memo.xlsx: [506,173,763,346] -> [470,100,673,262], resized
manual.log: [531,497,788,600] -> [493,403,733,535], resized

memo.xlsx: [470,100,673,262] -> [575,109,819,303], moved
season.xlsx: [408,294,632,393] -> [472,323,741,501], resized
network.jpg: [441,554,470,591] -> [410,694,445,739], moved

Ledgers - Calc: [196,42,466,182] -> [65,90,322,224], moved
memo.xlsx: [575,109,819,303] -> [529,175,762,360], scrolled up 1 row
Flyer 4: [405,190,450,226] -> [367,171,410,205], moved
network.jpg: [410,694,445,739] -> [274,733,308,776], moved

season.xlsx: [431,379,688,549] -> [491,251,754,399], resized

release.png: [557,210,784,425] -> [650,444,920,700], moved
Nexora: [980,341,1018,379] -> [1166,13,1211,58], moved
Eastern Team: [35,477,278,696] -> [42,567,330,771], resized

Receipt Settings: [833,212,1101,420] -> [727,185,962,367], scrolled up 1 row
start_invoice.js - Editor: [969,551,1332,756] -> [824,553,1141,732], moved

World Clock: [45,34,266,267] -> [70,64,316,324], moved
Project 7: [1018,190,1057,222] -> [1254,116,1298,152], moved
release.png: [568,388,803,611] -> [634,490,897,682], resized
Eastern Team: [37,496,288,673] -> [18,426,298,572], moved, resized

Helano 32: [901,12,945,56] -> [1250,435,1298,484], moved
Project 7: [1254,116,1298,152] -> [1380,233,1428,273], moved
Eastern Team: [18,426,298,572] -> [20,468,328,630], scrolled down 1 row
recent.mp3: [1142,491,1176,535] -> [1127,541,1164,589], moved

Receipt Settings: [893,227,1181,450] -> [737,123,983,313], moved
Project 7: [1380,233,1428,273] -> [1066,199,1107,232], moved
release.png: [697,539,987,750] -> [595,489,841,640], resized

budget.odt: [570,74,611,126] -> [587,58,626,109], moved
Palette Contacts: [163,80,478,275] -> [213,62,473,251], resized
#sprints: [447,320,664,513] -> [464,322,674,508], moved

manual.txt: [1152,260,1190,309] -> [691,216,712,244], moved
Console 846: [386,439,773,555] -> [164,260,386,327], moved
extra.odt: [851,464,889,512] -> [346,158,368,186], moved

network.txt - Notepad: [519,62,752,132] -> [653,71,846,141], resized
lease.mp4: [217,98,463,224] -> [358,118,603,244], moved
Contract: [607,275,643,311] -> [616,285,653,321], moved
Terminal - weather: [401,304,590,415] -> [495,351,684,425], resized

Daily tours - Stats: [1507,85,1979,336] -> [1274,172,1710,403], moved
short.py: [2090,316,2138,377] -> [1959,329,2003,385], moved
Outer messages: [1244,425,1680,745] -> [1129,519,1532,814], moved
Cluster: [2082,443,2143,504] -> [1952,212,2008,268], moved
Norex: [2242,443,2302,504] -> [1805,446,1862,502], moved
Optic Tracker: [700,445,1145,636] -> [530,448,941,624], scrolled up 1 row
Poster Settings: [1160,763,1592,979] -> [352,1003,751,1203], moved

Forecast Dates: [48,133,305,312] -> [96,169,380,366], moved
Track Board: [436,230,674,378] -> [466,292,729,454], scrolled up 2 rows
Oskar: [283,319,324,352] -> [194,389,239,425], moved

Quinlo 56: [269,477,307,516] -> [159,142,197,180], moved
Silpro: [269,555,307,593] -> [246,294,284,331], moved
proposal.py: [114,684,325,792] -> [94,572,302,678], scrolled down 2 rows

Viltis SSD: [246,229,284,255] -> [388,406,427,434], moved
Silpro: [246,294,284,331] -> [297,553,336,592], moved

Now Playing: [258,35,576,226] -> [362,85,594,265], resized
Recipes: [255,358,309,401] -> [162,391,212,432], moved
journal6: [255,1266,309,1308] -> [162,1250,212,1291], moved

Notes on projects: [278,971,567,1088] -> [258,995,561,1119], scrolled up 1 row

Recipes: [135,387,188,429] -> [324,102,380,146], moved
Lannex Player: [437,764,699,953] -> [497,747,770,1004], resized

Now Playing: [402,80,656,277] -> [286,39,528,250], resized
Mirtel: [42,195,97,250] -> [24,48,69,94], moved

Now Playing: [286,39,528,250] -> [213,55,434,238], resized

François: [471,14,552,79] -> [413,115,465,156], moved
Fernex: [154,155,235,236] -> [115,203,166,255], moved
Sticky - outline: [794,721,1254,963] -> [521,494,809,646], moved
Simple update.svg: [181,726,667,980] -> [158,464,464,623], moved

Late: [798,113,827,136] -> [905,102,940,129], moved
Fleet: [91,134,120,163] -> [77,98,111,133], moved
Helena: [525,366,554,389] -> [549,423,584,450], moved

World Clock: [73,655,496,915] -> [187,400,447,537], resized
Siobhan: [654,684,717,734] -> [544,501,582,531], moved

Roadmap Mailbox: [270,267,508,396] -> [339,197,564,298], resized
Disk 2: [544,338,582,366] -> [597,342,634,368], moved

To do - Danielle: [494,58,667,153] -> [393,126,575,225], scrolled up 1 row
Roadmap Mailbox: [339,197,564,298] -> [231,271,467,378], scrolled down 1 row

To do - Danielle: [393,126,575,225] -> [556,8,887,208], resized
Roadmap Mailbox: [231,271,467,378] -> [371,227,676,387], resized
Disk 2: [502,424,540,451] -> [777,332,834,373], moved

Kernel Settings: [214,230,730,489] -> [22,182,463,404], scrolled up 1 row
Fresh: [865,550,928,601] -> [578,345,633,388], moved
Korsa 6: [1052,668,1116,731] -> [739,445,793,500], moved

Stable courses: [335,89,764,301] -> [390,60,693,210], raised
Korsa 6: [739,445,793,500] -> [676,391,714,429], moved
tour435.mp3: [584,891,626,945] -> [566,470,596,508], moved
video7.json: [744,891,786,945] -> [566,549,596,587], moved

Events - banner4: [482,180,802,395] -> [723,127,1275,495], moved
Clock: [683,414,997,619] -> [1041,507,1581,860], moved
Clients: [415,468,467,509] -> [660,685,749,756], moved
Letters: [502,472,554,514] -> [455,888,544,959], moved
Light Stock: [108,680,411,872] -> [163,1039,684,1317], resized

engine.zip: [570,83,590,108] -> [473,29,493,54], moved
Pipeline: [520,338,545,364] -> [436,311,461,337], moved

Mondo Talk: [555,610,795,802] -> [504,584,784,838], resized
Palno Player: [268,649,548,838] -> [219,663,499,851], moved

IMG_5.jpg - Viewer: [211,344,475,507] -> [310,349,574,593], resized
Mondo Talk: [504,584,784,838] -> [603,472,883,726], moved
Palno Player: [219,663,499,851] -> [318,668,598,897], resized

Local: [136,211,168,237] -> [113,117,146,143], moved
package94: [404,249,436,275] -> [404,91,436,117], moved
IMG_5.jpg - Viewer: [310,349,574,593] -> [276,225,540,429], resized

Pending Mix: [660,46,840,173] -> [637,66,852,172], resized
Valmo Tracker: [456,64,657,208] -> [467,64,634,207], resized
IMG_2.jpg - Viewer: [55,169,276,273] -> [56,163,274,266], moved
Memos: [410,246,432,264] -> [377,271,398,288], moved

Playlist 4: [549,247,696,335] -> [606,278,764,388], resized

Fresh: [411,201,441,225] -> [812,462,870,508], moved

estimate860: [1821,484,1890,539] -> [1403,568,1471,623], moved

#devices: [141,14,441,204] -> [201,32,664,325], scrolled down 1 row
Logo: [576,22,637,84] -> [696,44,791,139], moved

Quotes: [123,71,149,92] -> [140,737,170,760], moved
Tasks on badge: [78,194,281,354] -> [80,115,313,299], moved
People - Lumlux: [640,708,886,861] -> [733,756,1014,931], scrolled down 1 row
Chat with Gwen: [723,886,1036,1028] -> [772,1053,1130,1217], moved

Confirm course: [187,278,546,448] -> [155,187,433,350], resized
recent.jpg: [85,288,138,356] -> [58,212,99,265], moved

→ WHAT THE TASK REQUIRES
Your reply must consist of the number of lines in the material above that include "Clock", and nothing else.

→ FINISHED TASK
3